*** Begin section ***
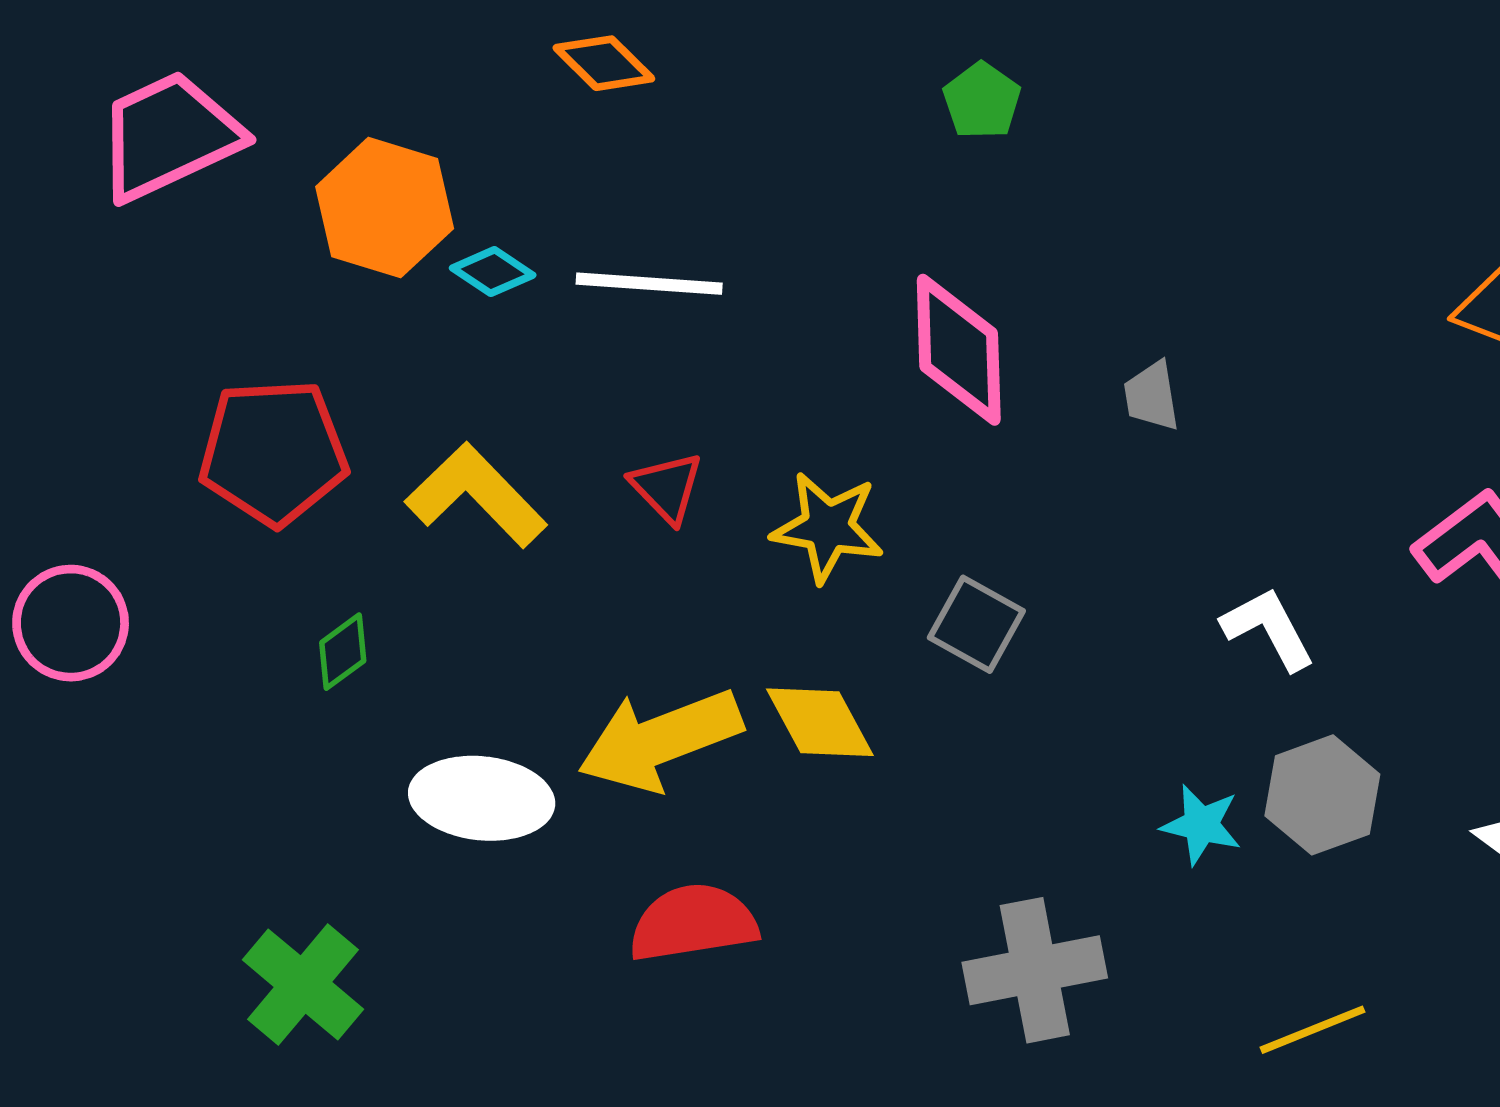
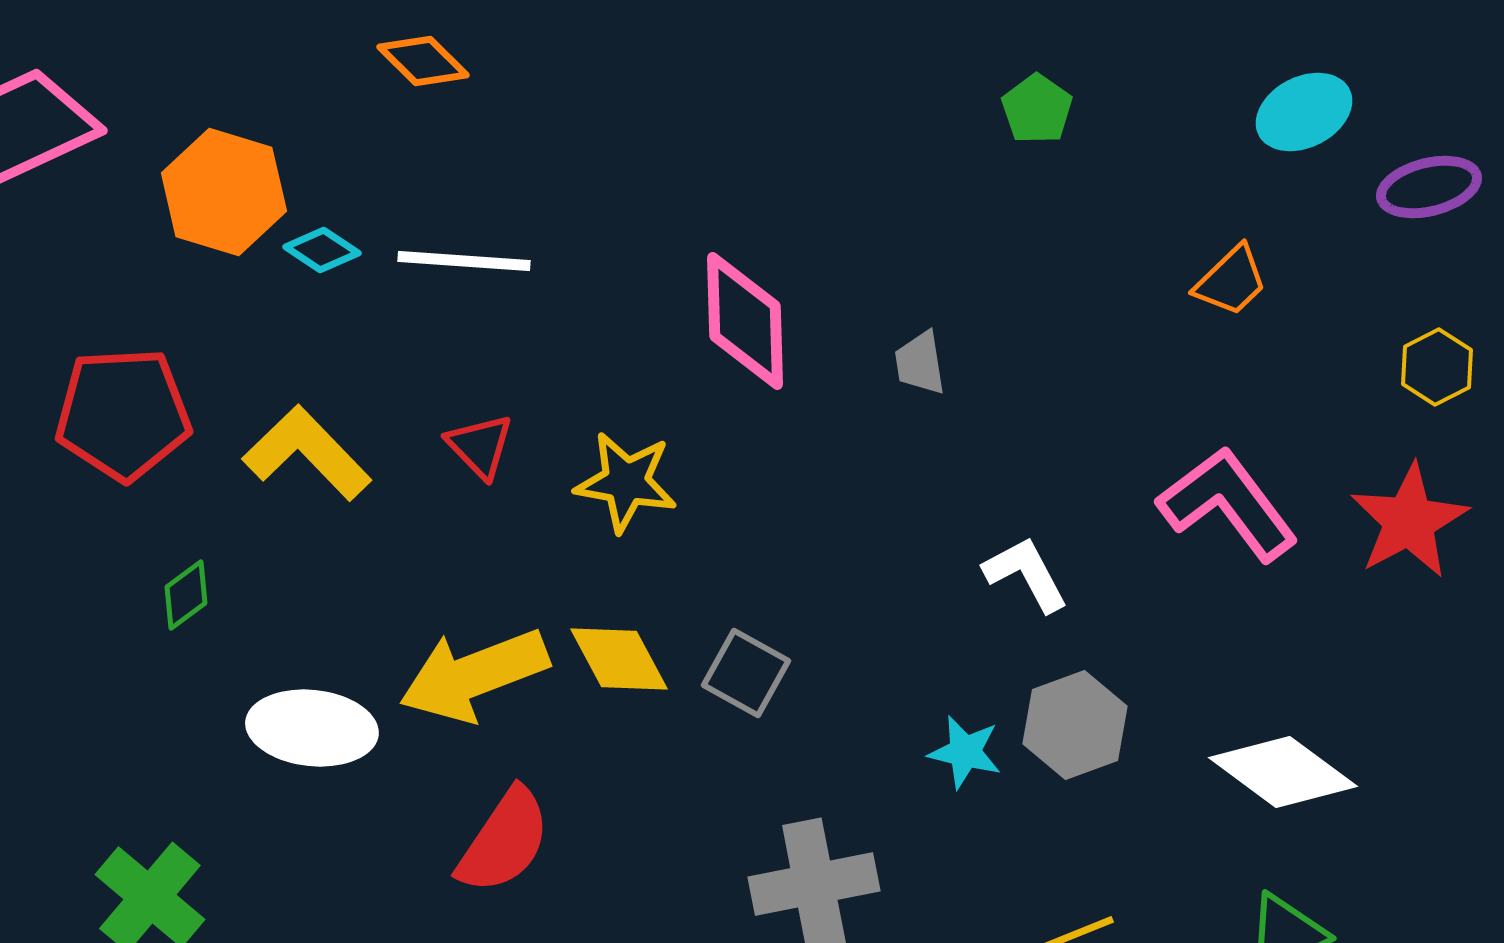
green pentagon: (982, 101) -> (1037, 109), moved
gray square: (976, 624) -> (746, 673), moved
red semicircle: (693, 923) -> (504, 841), turned 133

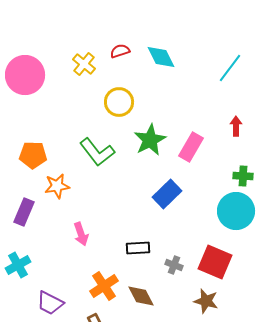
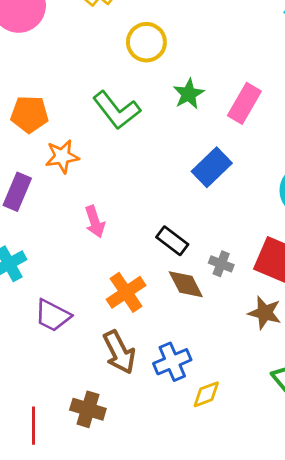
green star: (150, 140) -> (189, 94), size x0.7
black rectangle: (138, 248) -> (172, 241), turned 40
brown diamond: (141, 296) -> (186, 284), moved

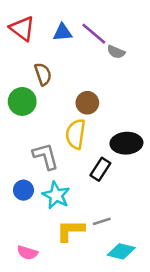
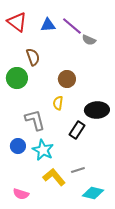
yellow semicircle: (76, 134) -> (58, 103), size x0.6
yellow L-shape: (70, 231) -> (54, 177), turned 50

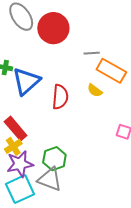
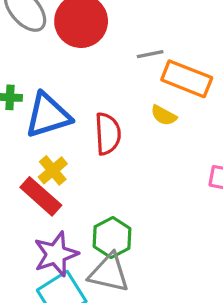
blue triangle: (26, 81) -> (48, 115), turned 32
yellow cross: (13, 146) -> (53, 170), moved

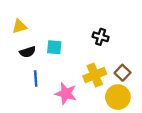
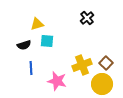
yellow triangle: (19, 26) -> (37, 24), moved
black cross: (101, 37) -> (87, 18), moved, turned 32

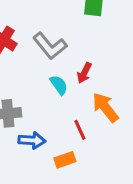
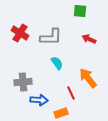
gray L-shape: (50, 46) -> (51, 37), turned -50
red arrow: (84, 73) -> (89, 39), moved, turned 88

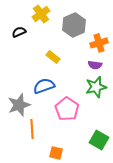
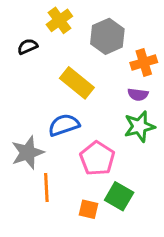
yellow rectangle: (53, 57) -> (77, 83), size x1.6
green square: (99, 140) -> (119, 196), moved
orange square: (56, 153) -> (89, 209), moved

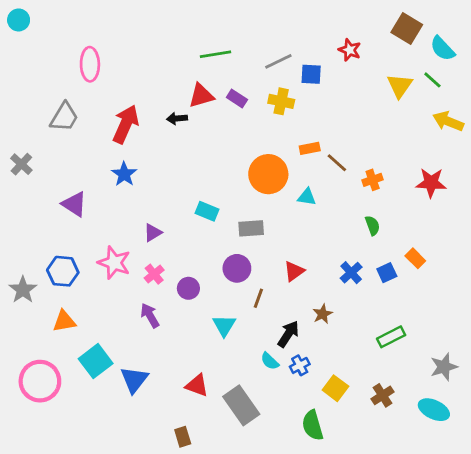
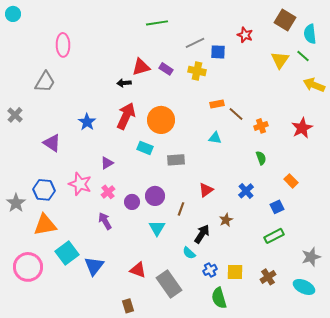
cyan semicircle: (442, 49) -> (310, 34), turned 36
green line: (216, 54) -> (157, 23), moved
red arrow: (126, 124) -> (126, 116), moved
orange circle: (268, 174) -> (161, 120), moved
red star: (431, 183) -> (302, 128), turned -30
purple circle: (237, 268) -> (155, 196), moved
blue square: (387, 273) -> (277, 207), moved
orange triangle: (64, 321) -> (45, 225), size x1.4
blue cross: (300, 365) -> (210, 270), moved
yellow square: (335, 388) -> (235, 272), turned -36

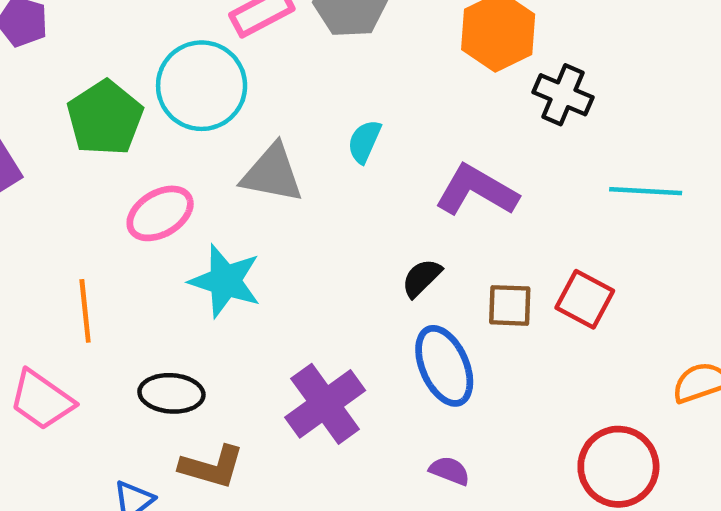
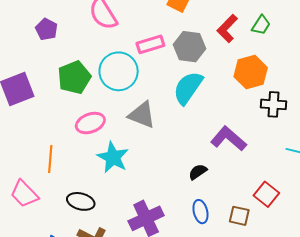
black cross: (563, 95) -> (273, 104), turned -30
cyan semicircle: (364, 141) -> (188, 88), moved, size x1.8
brown square: (510, 305) -> (239, 216), moved
blue ellipse: (444, 366) -> (200, 212), size x0.7

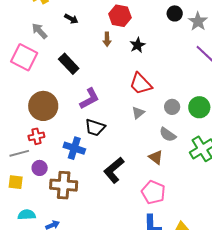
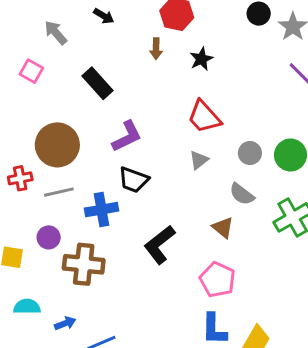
pink square: (24, 57) -> (31, 71), size x0.6
red cross: (36, 136) -> (20, 178), moved
blue cross: (74, 148) -> (102, 210), turned -30
gray line: (19, 153) -> (59, 192), moved

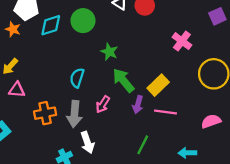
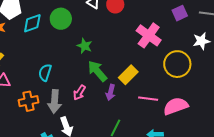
pink cross: (182, 41) -> (149, 35), size x1.4
cyan semicircle: (77, 78) -> (45, 73), moved
pink line: (166, 112) -> (148, 99), moved
pink semicircle: (211, 121) -> (176, 106), size x1.4

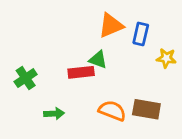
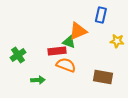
orange triangle: (111, 25) -> (78, 31), moved
blue rectangle: (141, 34) -> (101, 15), moved
orange semicircle: (112, 111) -> (66, 65), moved

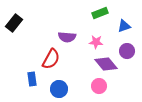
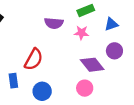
purple semicircle: (67, 37) -> (54, 23), moved
pink star: (96, 42) -> (81, 33), moved

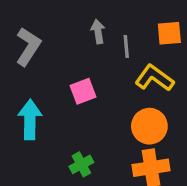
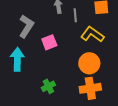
gray L-shape: (28, 46) -> (26, 26), moved

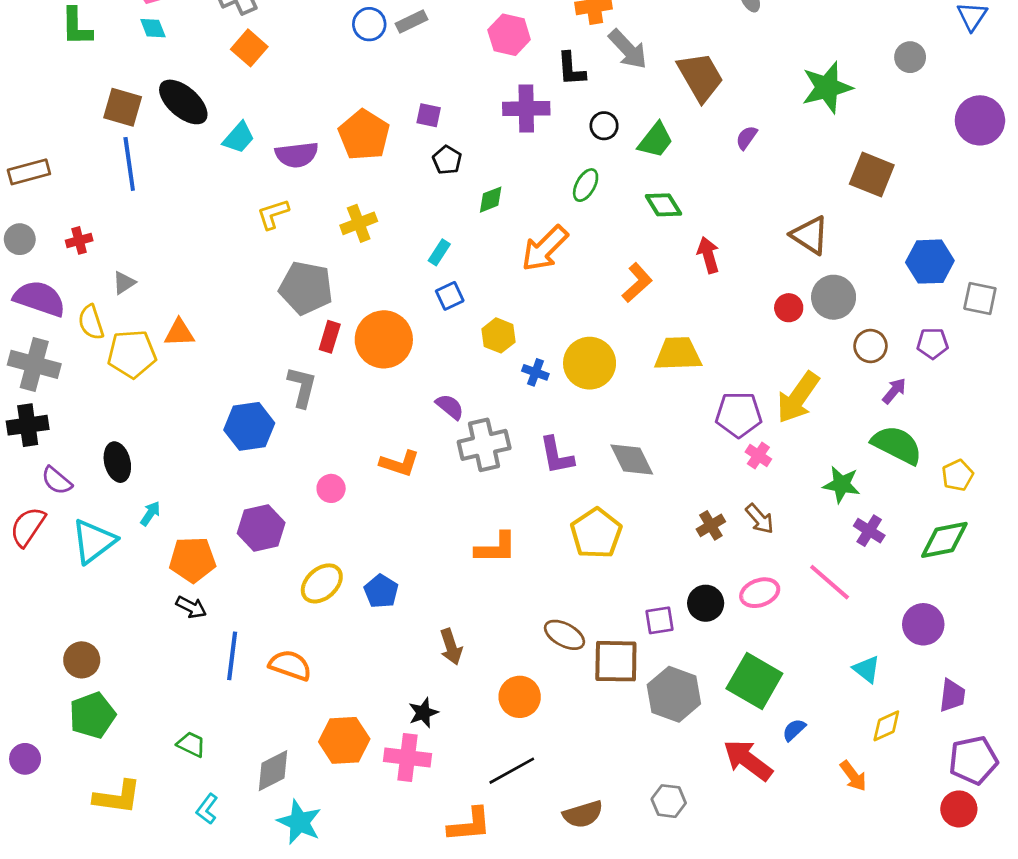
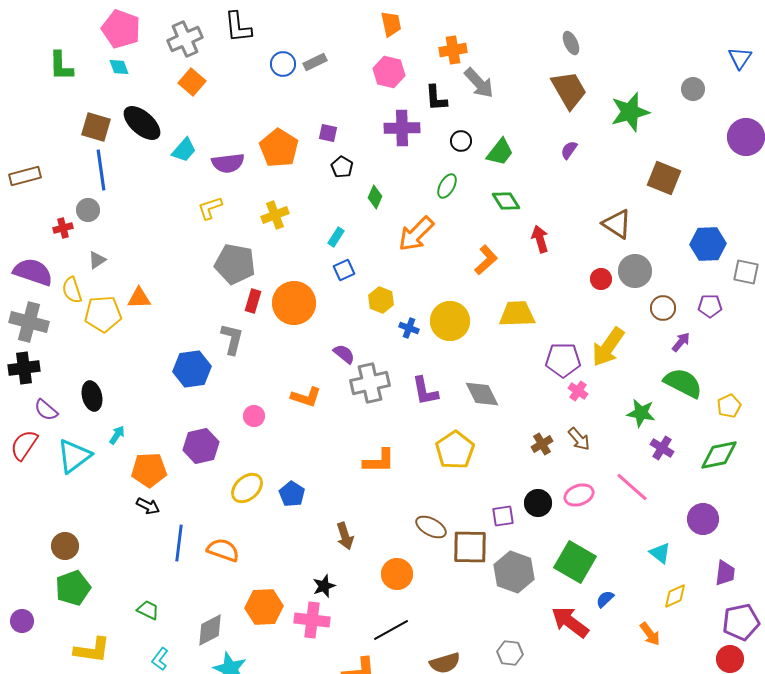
brown trapezoid: (700, 77) -> (569, 90), moved
green diamond: (491, 200) -> (375, 197), turned -45
gray circle: (20, 239) -> (88, 210), moved

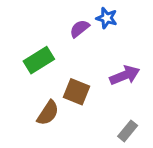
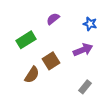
blue star: (107, 18) -> (90, 24), moved
brown square: (76, 92) -> (51, 61), turned 36

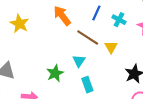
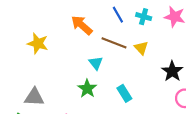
blue line: (96, 13) -> (118, 15), turned -42
cyan triangle: (79, 61) -> (96, 63), moved

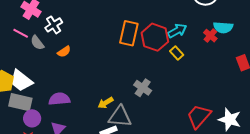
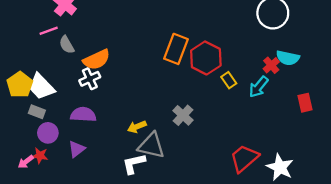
white cross: (54, 25) -> (90, 79), moved
cyan arrow: (177, 31) -> (259, 87), moved, turned 150
pink line: (21, 33) -> (49, 31), turned -56
orange semicircle: (64, 52) -> (97, 60), size x1.6
gray rectangle: (20, 102) -> (37, 112), size x0.6

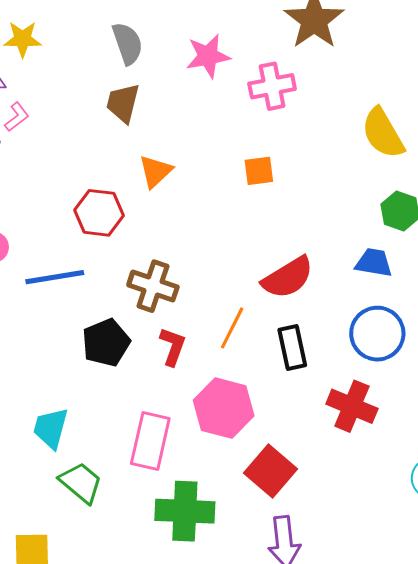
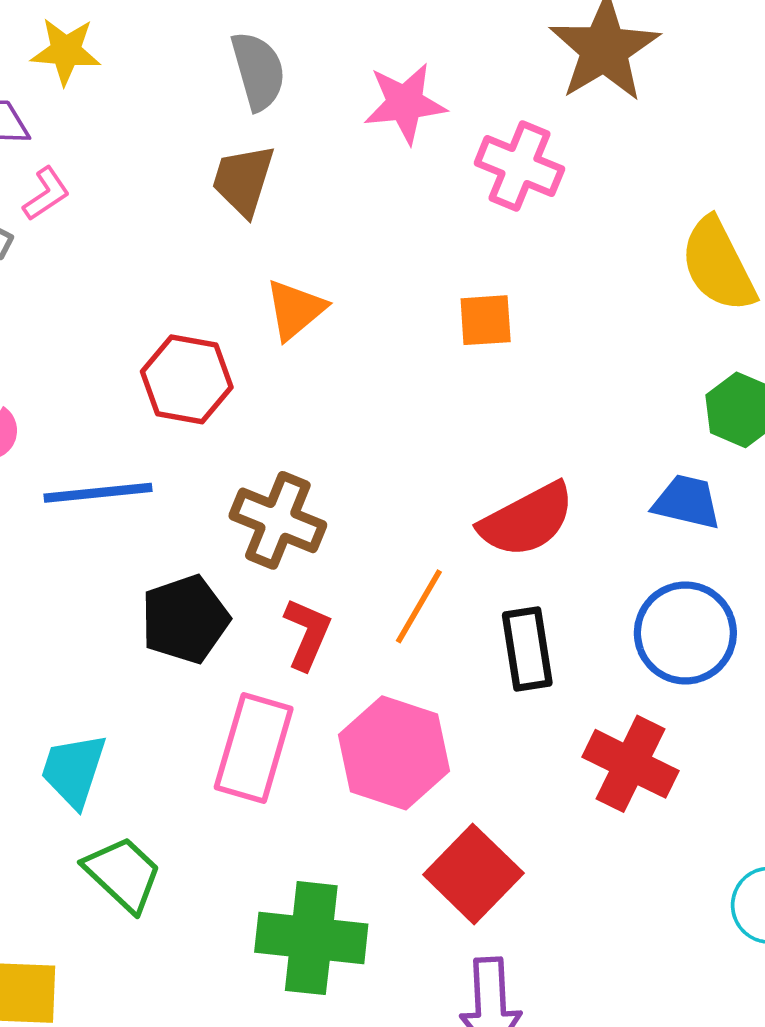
pink cross: (272, 86) -> (519, 166), turned 30
pink rectangle: (150, 441) -> (254, 748), moved

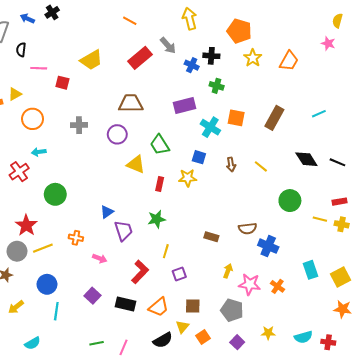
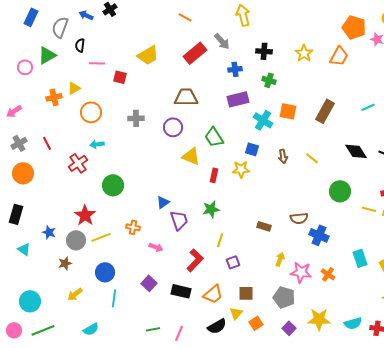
orange pentagon: (239, 31) -> (354, 27), moved
blue cross: (192, 65) -> (235, 69), moved, turned -32
yellow star: (268, 333) -> (319, 319), size x1.6

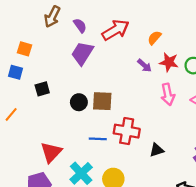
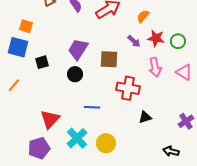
purple trapezoid: (82, 53) -> (78, 49), moved
blue square: (16, 72) -> (18, 47), size x1.5
brown square: (102, 101) -> (109, 59), moved
red cross: (127, 131) -> (128, 88), moved

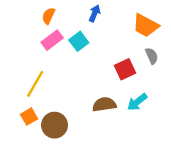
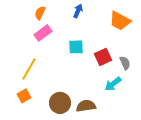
cyan square: (79, 41) -> (76, 47), moved, turned 35
gray semicircle: (152, 56) -> (125, 63), moved
brown semicircle: (104, 104) -> (86, 106), moved
brown circle: (55, 125) -> (60, 103), moved

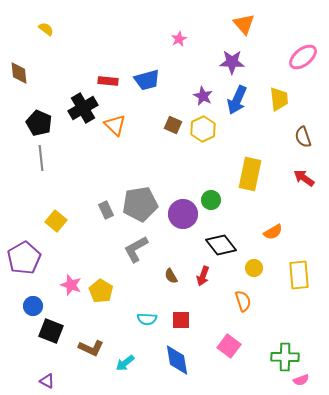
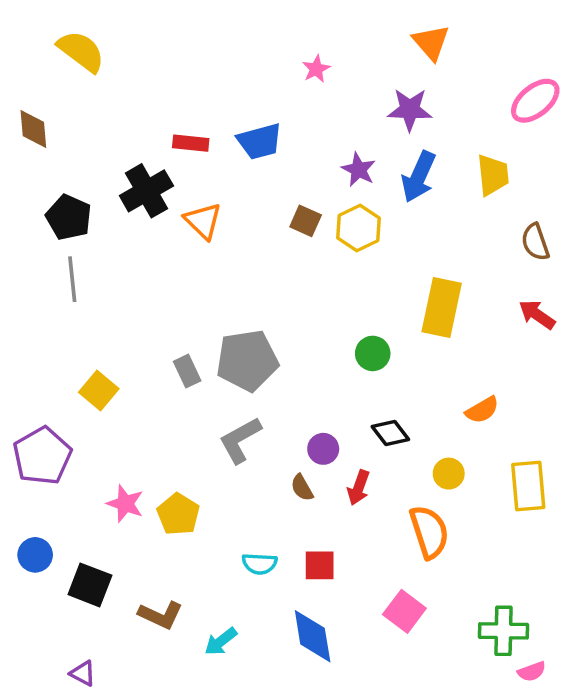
yellow semicircle: (46, 29) -> (81, 51), size x1.8
purple circle: (183, 214) -> (323, 449), moved, size x0.6
black diamond: (221, 245) -> (390, 433), size x0.7
orange semicircle: (243, 301) -> (429, 532), size x1.4
blue circle: (33, 306) -> (35, 555), moved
*** End section ***
> [Work item]: Copy the lines above between the one holding "blue square: (387, 273) -> (277, 207), moved" and the one holding "blue cross: (192, 65)", inclusive. Drop the pictures.

> [Response below]:
blue square: (387, 273) -> (277, 207), moved
orange triangle: (64, 321) -> (45, 225), size x1.4
blue cross: (300, 365) -> (210, 270), moved
yellow square: (335, 388) -> (235, 272), turned -36

black cross: (563, 95) -> (273, 104), turned -30
cyan semicircle: (364, 141) -> (188, 88), moved, size x1.8
brown square: (510, 305) -> (239, 216), moved
blue ellipse: (444, 366) -> (200, 212), size x0.7

pink square: (24, 57) -> (31, 71), size x0.6
red cross: (36, 136) -> (20, 178), moved
blue cross: (74, 148) -> (102, 210), turned -30
gray line: (19, 153) -> (59, 192), moved

pink cross: (182, 41) -> (149, 35), size x1.4
cyan semicircle: (77, 78) -> (45, 73), moved
pink line: (166, 112) -> (148, 99), moved
pink semicircle: (211, 121) -> (176, 106), size x1.4

orange triangle: (111, 25) -> (78, 31), moved
blue rectangle: (141, 34) -> (101, 15), moved
orange semicircle: (112, 111) -> (66, 65), moved

purple semicircle: (67, 37) -> (54, 23), moved
pink star: (96, 42) -> (81, 33), moved

gray L-shape: (28, 46) -> (26, 26), moved

brown trapezoid: (700, 77) -> (569, 90), moved
green diamond: (491, 200) -> (375, 197), turned -45
gray circle: (20, 239) -> (88, 210), moved

blue star: (107, 18) -> (90, 24), moved
brown square: (76, 92) -> (51, 61), turned 36

blue line: (96, 13) -> (118, 15), turned -42
cyan triangle: (79, 61) -> (96, 63), moved

white cross: (54, 25) -> (90, 79), moved
cyan arrow: (177, 31) -> (259, 87), moved, turned 150
pink line: (21, 33) -> (49, 31), turned -56
orange semicircle: (64, 52) -> (97, 60), size x1.6
gray rectangle: (20, 102) -> (37, 112), size x0.6

pink cross: (272, 86) -> (519, 166), turned 30
pink rectangle: (150, 441) -> (254, 748), moved

orange pentagon: (239, 31) -> (354, 27), moved
blue cross: (192, 65) -> (235, 69), moved, turned -32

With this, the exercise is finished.